▶
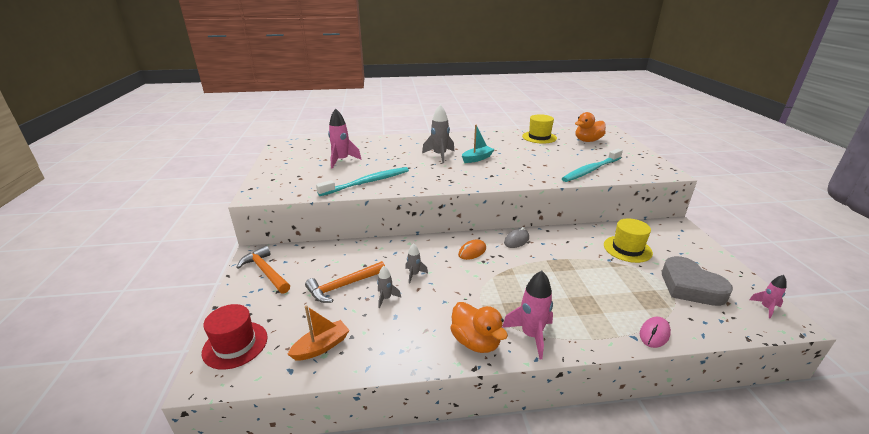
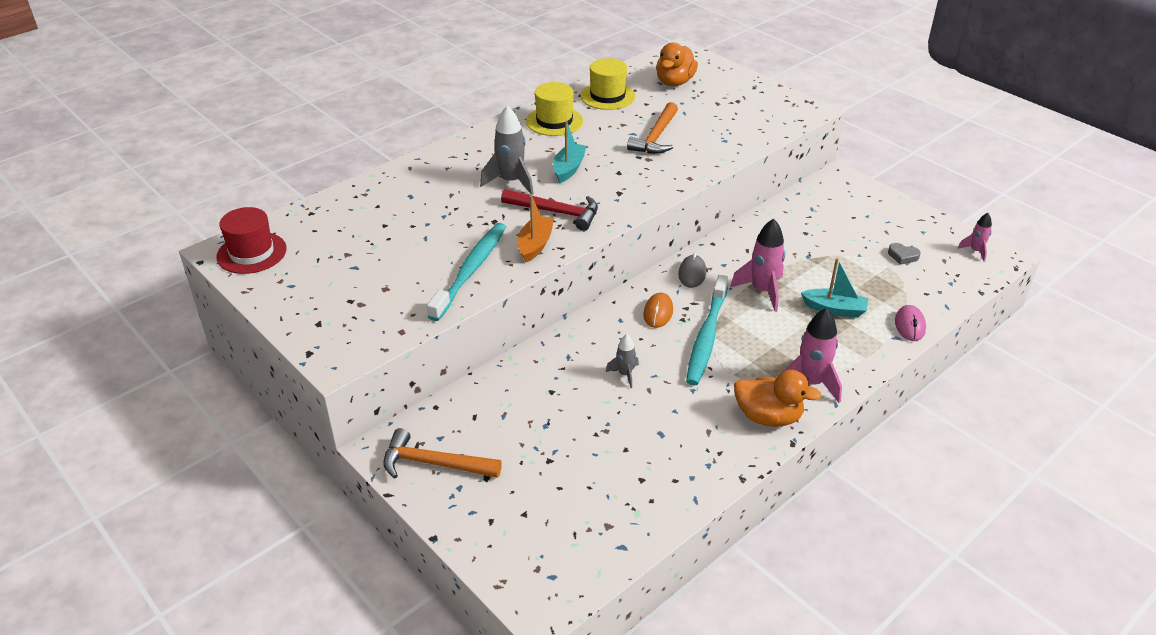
camera: 35 degrees left, 10 degrees up
(235, 345) = (525, 559): red hat -> red hat (252, 253)
(321, 346) = (623, 507): orange boat -> orange boat (535, 245)
(341, 160) = (378, 247): pink rocket -> pink rocket (762, 291)
(343, 286) = (560, 430): orange hammer -> orange hammer (656, 137)
(386, 298) = (627, 419): grey rocket -> none
(445, 173) = (556, 212): none -> red hammer
(590, 170) = (725, 138): turquoise toothbrush -> turquoise toothbrush (706, 337)
(598, 297) = (834, 309): none -> turquoise boat
(627, 249) = (814, 233): yellow hat -> yellow hat (554, 121)
(690, 287) = (903, 256): grey heart -> grey heart, size x0.41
◀
:: TRY IT ::
Transcribe the listing in full and omit the pictures.

:: EXERCISE SOLUTION ::
camera: 35 degrees left, 10 degrees up
(235, 345) = (525, 559): red hat -> red hat (252, 253)
(321, 346) = (623, 507): orange boat -> orange boat (535, 245)
(341, 160) = (378, 247): pink rocket -> pink rocket (762, 291)
(343, 286) = (560, 430): orange hammer -> orange hammer (656, 137)
(386, 298) = (627, 419): grey rocket -> none
(445, 173) = (556, 212): none -> red hammer
(590, 170) = (725, 138): turquoise toothbrush -> turquoise toothbrush (706, 337)
(598, 297) = (834, 309): none -> turquoise boat
(627, 249) = (814, 233): yellow hat -> yellow hat (554, 121)
(690, 287) = (903, 256): grey heart -> grey heart, size x0.41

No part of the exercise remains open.